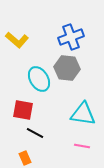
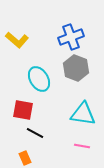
gray hexagon: moved 9 px right; rotated 15 degrees clockwise
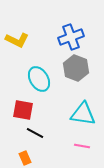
yellow L-shape: rotated 15 degrees counterclockwise
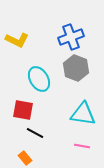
orange rectangle: rotated 16 degrees counterclockwise
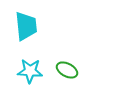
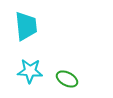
green ellipse: moved 9 px down
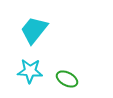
cyan trapezoid: moved 8 px right, 4 px down; rotated 136 degrees counterclockwise
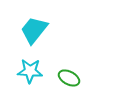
green ellipse: moved 2 px right, 1 px up
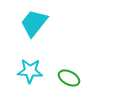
cyan trapezoid: moved 7 px up
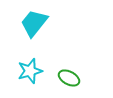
cyan star: rotated 20 degrees counterclockwise
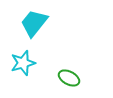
cyan star: moved 7 px left, 8 px up
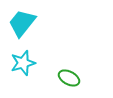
cyan trapezoid: moved 12 px left
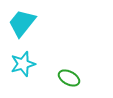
cyan star: moved 1 px down
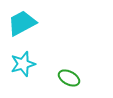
cyan trapezoid: rotated 24 degrees clockwise
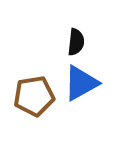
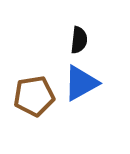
black semicircle: moved 3 px right, 2 px up
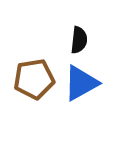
brown pentagon: moved 17 px up
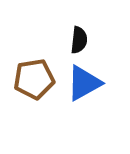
blue triangle: moved 3 px right
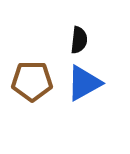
brown pentagon: moved 2 px left, 2 px down; rotated 9 degrees clockwise
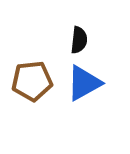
brown pentagon: rotated 6 degrees counterclockwise
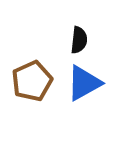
brown pentagon: rotated 18 degrees counterclockwise
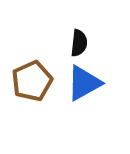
black semicircle: moved 3 px down
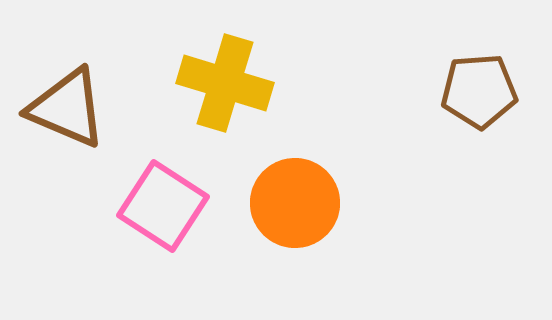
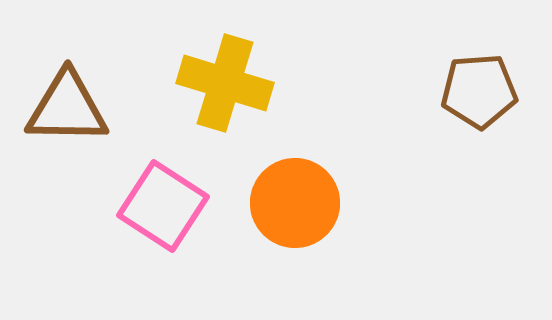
brown triangle: rotated 22 degrees counterclockwise
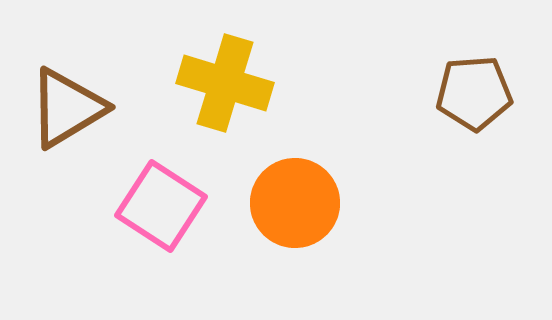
brown pentagon: moved 5 px left, 2 px down
brown triangle: rotated 32 degrees counterclockwise
pink square: moved 2 px left
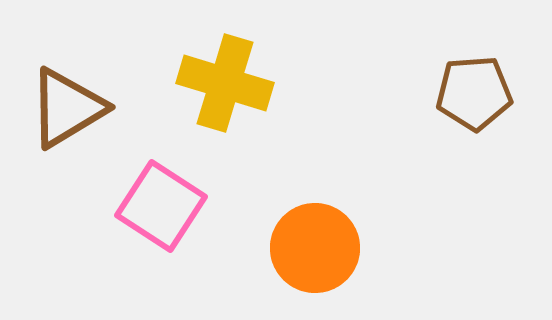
orange circle: moved 20 px right, 45 px down
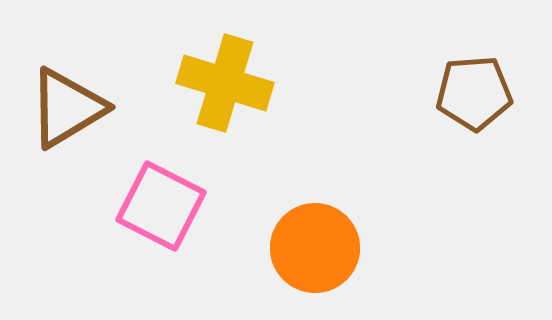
pink square: rotated 6 degrees counterclockwise
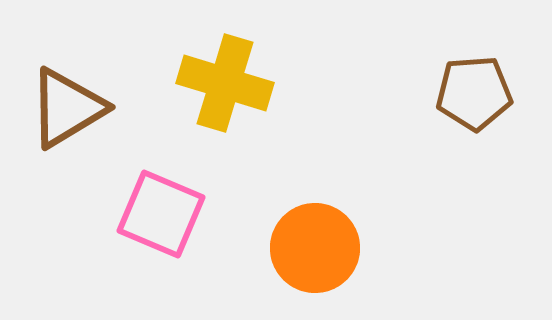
pink square: moved 8 px down; rotated 4 degrees counterclockwise
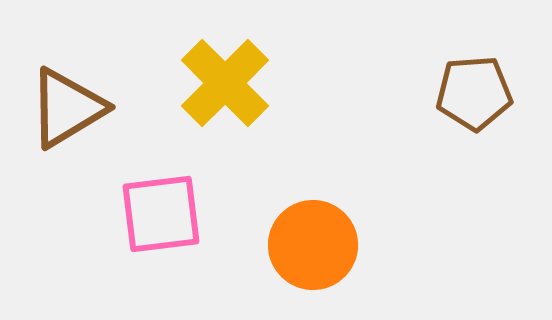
yellow cross: rotated 28 degrees clockwise
pink square: rotated 30 degrees counterclockwise
orange circle: moved 2 px left, 3 px up
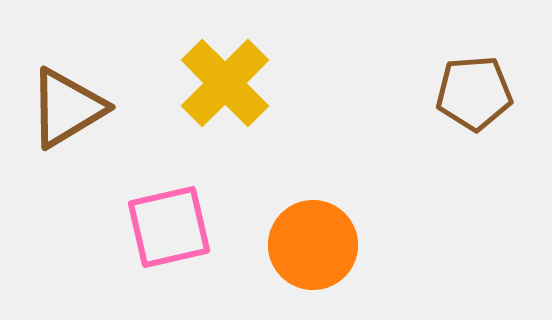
pink square: moved 8 px right, 13 px down; rotated 6 degrees counterclockwise
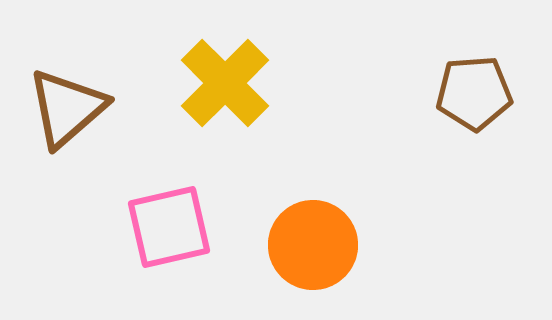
brown triangle: rotated 10 degrees counterclockwise
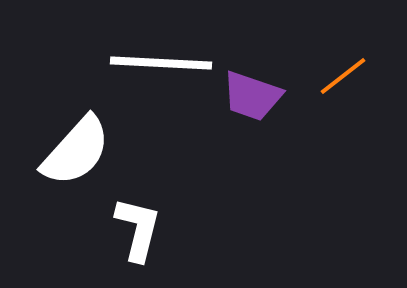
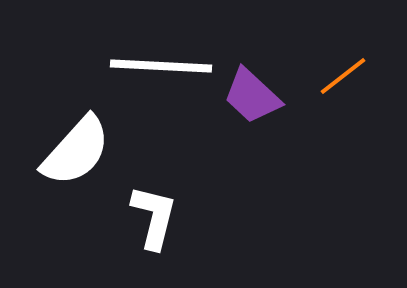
white line: moved 3 px down
purple trapezoid: rotated 24 degrees clockwise
white L-shape: moved 16 px right, 12 px up
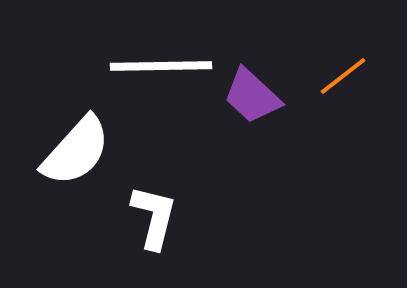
white line: rotated 4 degrees counterclockwise
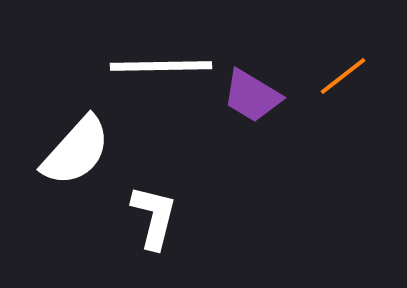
purple trapezoid: rotated 12 degrees counterclockwise
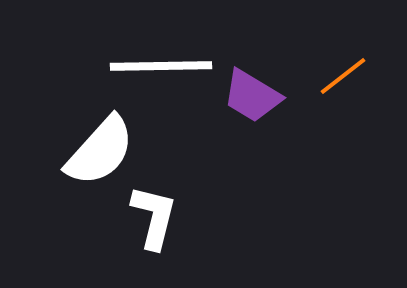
white semicircle: moved 24 px right
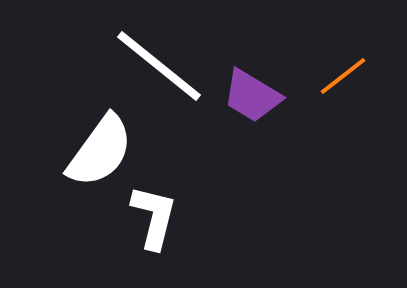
white line: moved 2 px left; rotated 40 degrees clockwise
white semicircle: rotated 6 degrees counterclockwise
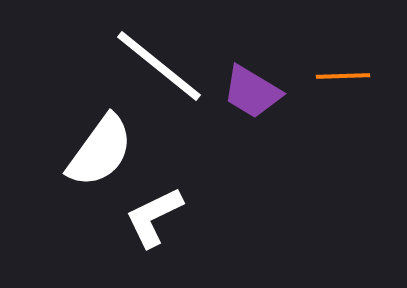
orange line: rotated 36 degrees clockwise
purple trapezoid: moved 4 px up
white L-shape: rotated 130 degrees counterclockwise
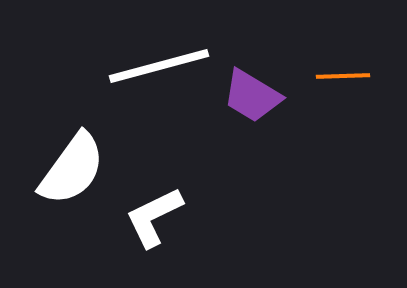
white line: rotated 54 degrees counterclockwise
purple trapezoid: moved 4 px down
white semicircle: moved 28 px left, 18 px down
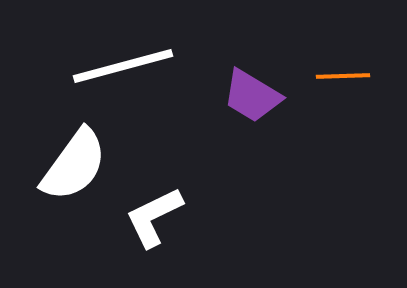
════════════════
● WHAT IS ASKED
Please lay out the lines of the records above, from the line holding "orange rectangle: rotated" through the line holding "brown pentagon: rotated 18" inclusive, as a Markdown table with the columns Row and Line. Leave out the pictures and any blank lines.

● PROBLEM SOLUTION
| Row | Line |
|---|---|
| 1 | orange rectangle: rotated 16 degrees counterclockwise |
| 2 | green ellipse: moved 9 px down |
| 3 | cyan trapezoid: moved 8 px right, 4 px down; rotated 136 degrees counterclockwise |
| 4 | green ellipse: moved 2 px right, 1 px up |
| 5 | cyan trapezoid: moved 7 px up |
| 6 | cyan star: rotated 20 degrees counterclockwise |
| 7 | cyan star: moved 7 px left, 8 px up |
| 8 | cyan trapezoid: moved 12 px left |
| 9 | cyan star: moved 1 px down |
| 10 | cyan trapezoid: rotated 24 degrees clockwise |
| 11 | black semicircle: moved 3 px right, 2 px up |
| 12 | brown pentagon: moved 17 px up |
| 13 | blue triangle: moved 3 px right |
| 14 | brown pentagon: moved 2 px left, 2 px down; rotated 9 degrees clockwise |
| 15 | brown pentagon: rotated 6 degrees counterclockwise |
| 16 | brown pentagon: rotated 18 degrees counterclockwise |